▶ **Work task**:
All lines with the word "purple" must be pulled from the entries below.

▶ **Records shown**:
%%

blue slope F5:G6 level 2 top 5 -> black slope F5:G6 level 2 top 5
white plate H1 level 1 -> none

%%
%%

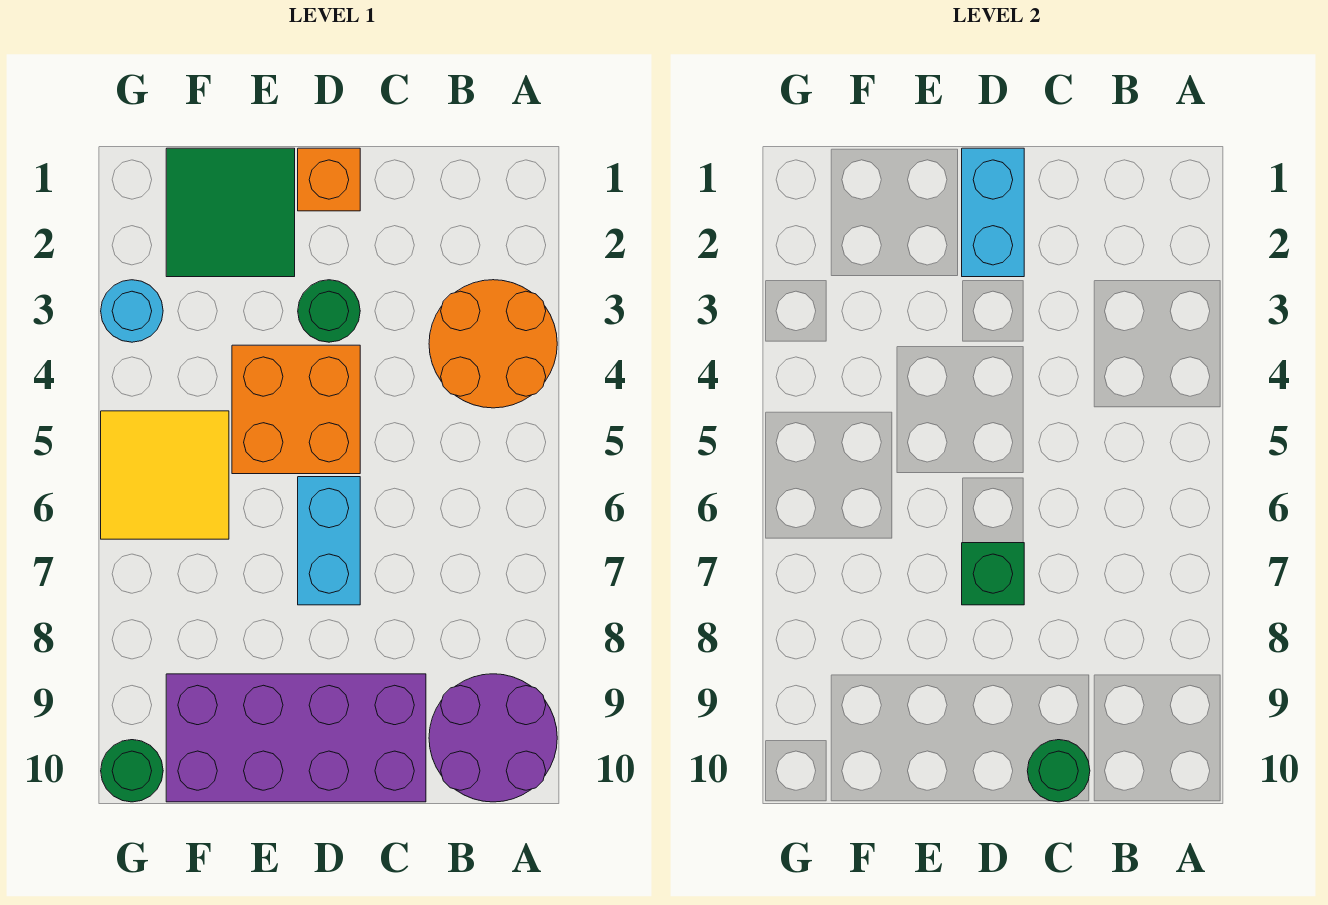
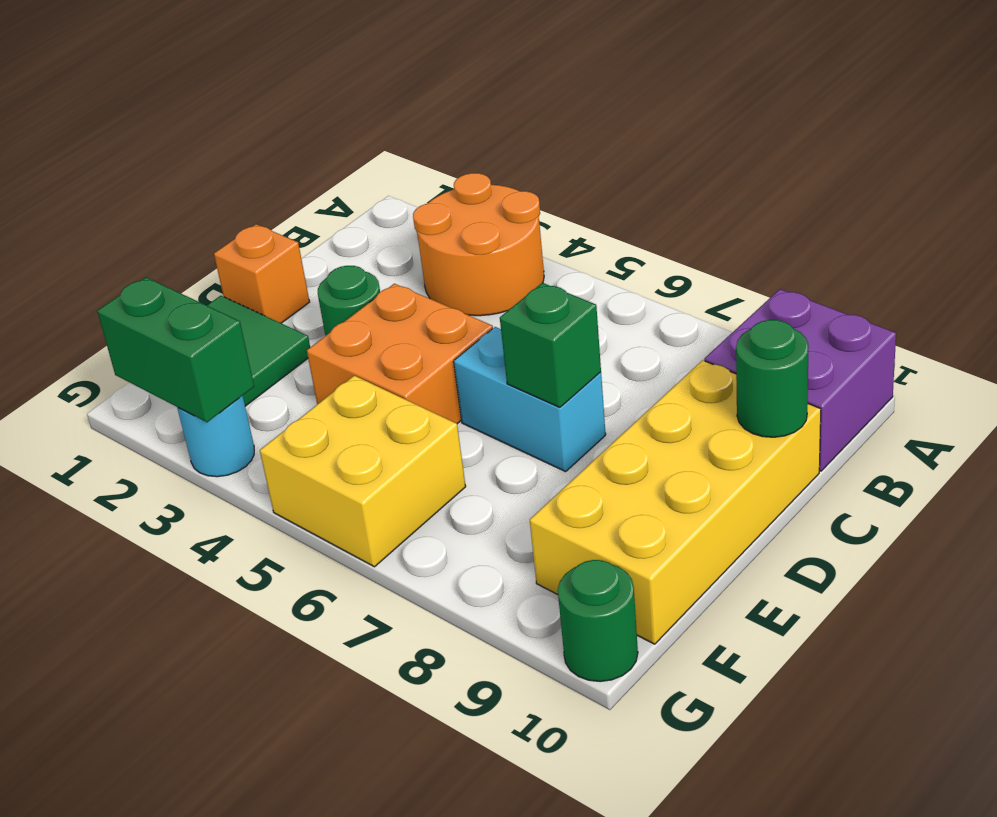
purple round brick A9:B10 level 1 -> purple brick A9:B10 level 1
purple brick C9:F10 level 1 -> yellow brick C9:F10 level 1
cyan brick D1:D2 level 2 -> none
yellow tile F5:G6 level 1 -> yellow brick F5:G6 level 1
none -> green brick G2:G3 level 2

%%
%%

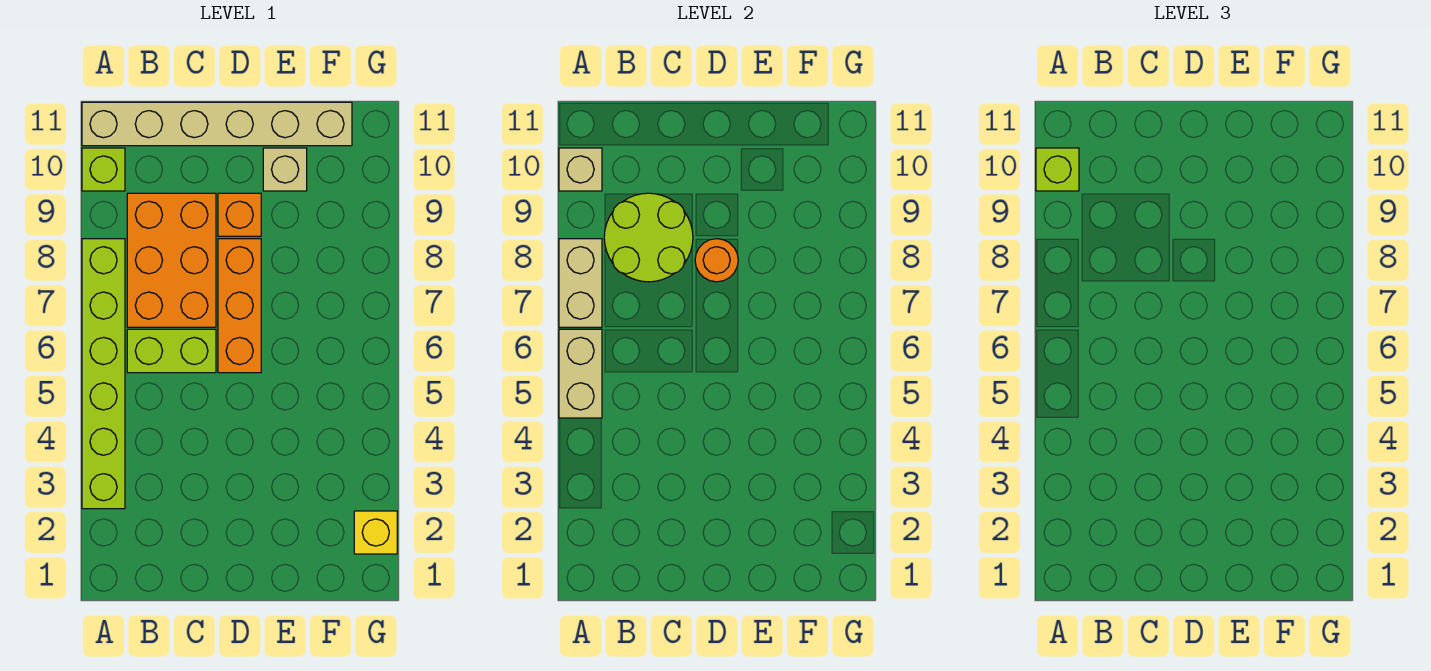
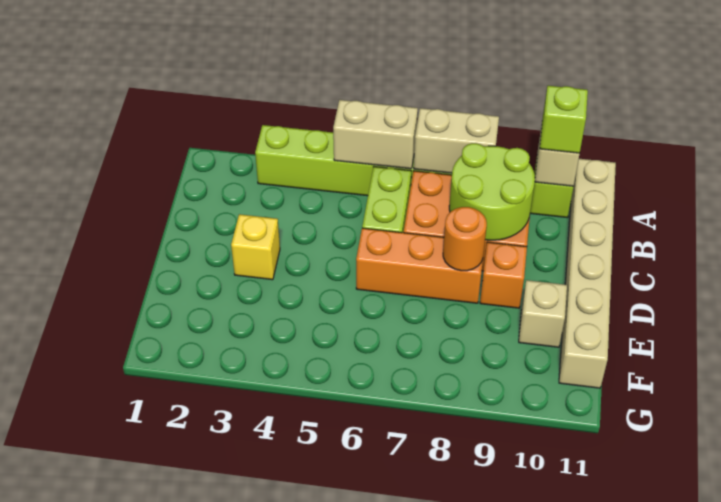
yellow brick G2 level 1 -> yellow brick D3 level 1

%%

▶ **Solution for this problem**:
purple round brick A9:B10 level 1 -> purple brick A9:B10 level 1
purple brick C9:F10 level 1 -> yellow brick C9:F10 level 1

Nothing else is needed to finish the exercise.